# Information shown
-----
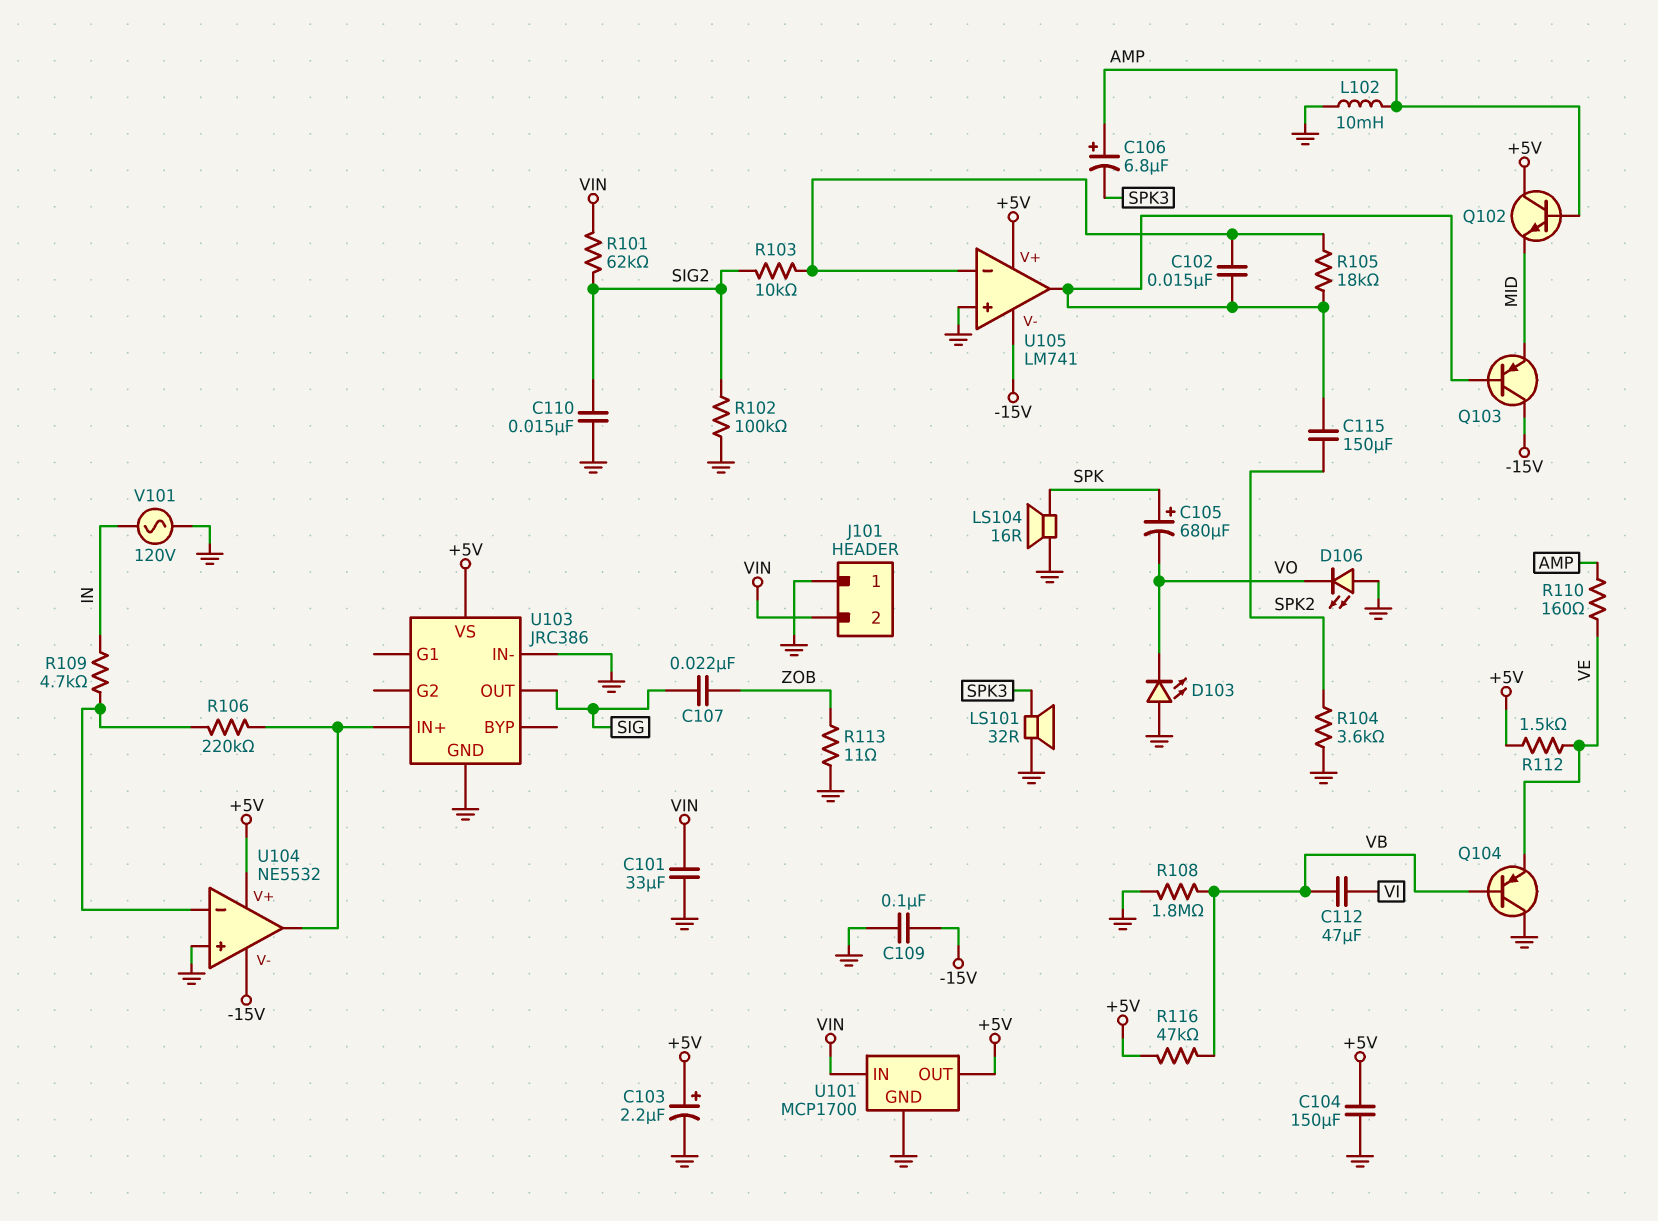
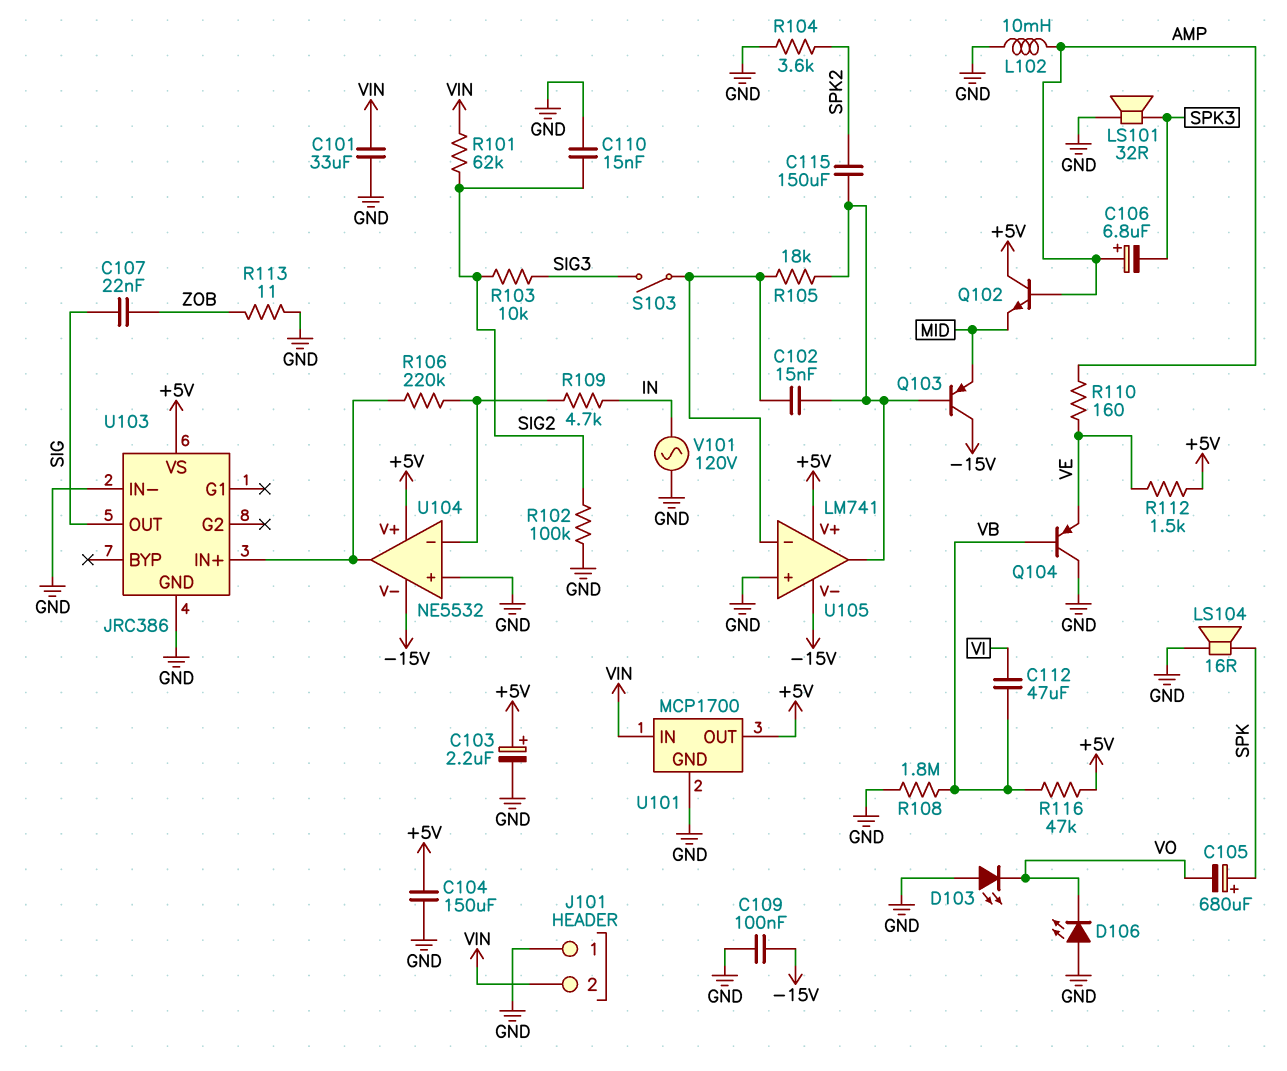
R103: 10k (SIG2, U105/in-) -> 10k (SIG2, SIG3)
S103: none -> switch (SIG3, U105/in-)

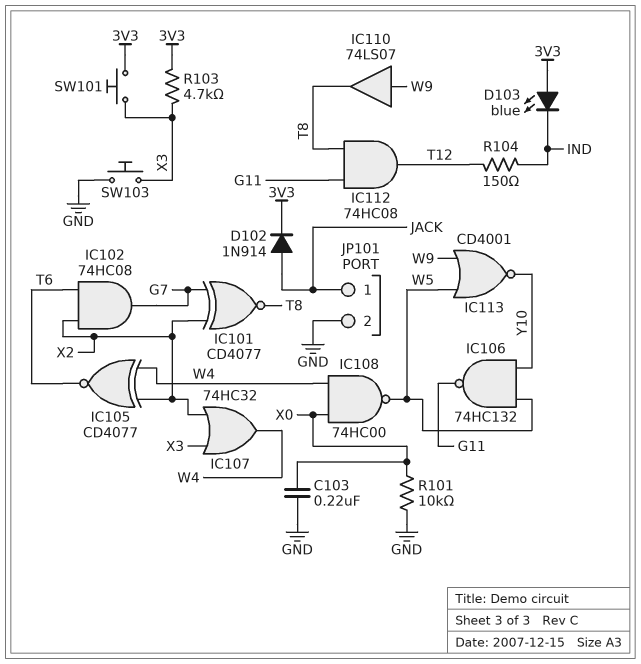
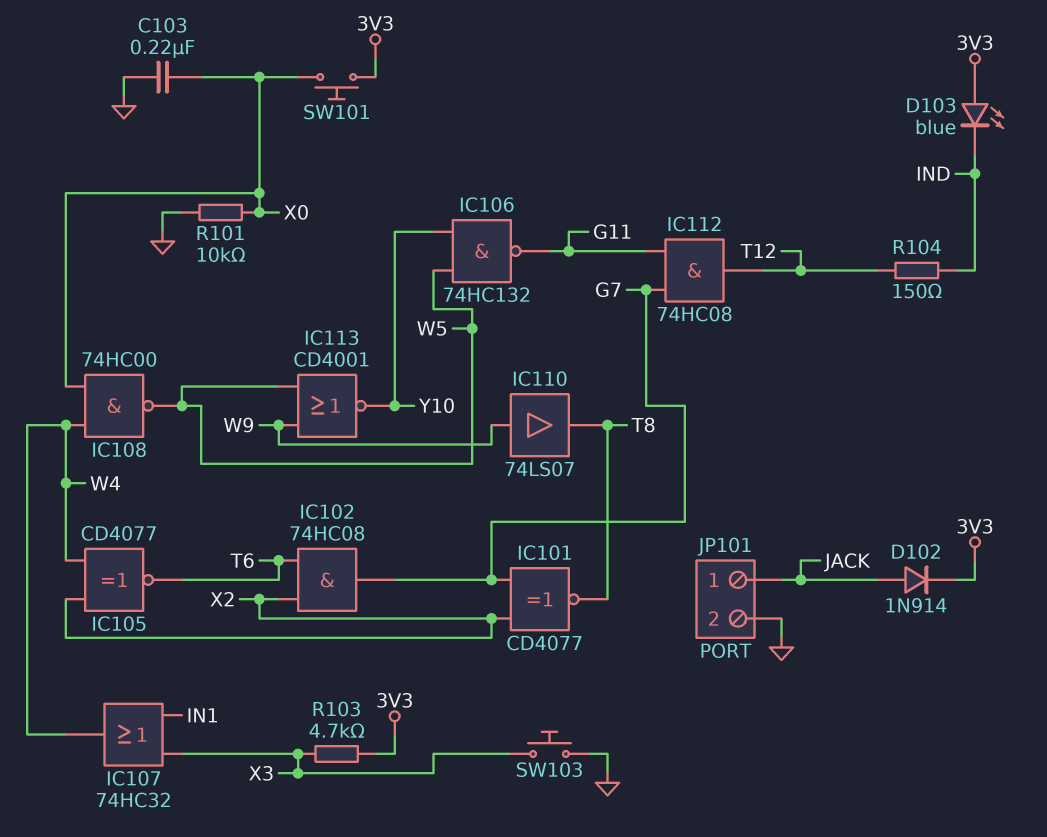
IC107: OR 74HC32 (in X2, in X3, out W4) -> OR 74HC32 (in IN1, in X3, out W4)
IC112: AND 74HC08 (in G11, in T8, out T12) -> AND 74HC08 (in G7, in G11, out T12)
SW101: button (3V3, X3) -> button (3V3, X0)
-----
# Work instructions
Only the pictures are to be left out; the rest of the material above should be printed verbatim.

# Task solution
R103: 10k (SIG2, U105/in-) -> 10k (SIG2, SIG3)
S103: none -> switch (SIG3, U105/in-)

IC107: OR 74HC32 (in X2, in X3, out W4) -> OR 74HC32 (in IN1, in X3, out W4)
IC112: AND 74HC08 (in G11, in T8, out T12) -> AND 74HC08 (in G7, in G11, out T12)
SW101: button (3V3, X3) -> button (3V3, X0)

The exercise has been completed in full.